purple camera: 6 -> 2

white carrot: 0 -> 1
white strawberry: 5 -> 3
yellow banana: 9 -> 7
• • • • •
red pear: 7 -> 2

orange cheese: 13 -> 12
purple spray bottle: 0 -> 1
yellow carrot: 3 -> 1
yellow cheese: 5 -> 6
• • • • •
*REQUIREMENT*.
Above are the entries. Quote exactly the lines from the one bearing "purple camera: 6 -> 2" through the one bearing "yellow banana: 9 -> 7".

*RESULT*.
purple camera: 6 -> 2

white carrot: 0 -> 1
white strawberry: 5 -> 3
yellow banana: 9 -> 7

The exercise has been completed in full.